- _Exercise aim_:
Given the listing that follows, report all lines in which the string "ruler" occurs.

- _Provided data_:
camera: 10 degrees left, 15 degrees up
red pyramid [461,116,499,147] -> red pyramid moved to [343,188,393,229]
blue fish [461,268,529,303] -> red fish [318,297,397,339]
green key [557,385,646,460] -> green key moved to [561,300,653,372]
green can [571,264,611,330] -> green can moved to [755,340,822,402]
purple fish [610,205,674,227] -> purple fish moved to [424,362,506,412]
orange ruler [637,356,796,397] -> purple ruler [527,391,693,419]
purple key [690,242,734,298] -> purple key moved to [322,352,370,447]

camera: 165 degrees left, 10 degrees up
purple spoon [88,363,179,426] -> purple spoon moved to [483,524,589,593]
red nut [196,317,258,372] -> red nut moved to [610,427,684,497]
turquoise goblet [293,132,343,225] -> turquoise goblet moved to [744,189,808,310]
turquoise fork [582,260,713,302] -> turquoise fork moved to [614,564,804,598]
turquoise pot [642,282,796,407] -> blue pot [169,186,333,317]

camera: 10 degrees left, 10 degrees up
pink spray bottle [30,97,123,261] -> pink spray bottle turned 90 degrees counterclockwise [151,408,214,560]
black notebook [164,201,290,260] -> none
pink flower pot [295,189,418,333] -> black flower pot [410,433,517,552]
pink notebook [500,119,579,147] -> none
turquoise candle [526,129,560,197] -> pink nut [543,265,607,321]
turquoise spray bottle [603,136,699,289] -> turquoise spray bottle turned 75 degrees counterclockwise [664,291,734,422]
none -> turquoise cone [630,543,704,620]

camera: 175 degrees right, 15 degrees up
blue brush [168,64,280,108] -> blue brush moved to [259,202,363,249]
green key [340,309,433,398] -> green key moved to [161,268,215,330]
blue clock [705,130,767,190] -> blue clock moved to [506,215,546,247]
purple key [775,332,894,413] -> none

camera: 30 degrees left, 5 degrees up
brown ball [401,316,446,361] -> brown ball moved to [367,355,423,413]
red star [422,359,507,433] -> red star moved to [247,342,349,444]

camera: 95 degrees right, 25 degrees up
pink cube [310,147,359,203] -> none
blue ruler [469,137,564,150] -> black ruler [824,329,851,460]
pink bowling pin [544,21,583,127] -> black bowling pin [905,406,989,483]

- _Answer below_:
orange ruler [637,356,796,397] -> purple ruler [527,391,693,419]
blue ruler [469,137,564,150] -> black ruler [824,329,851,460]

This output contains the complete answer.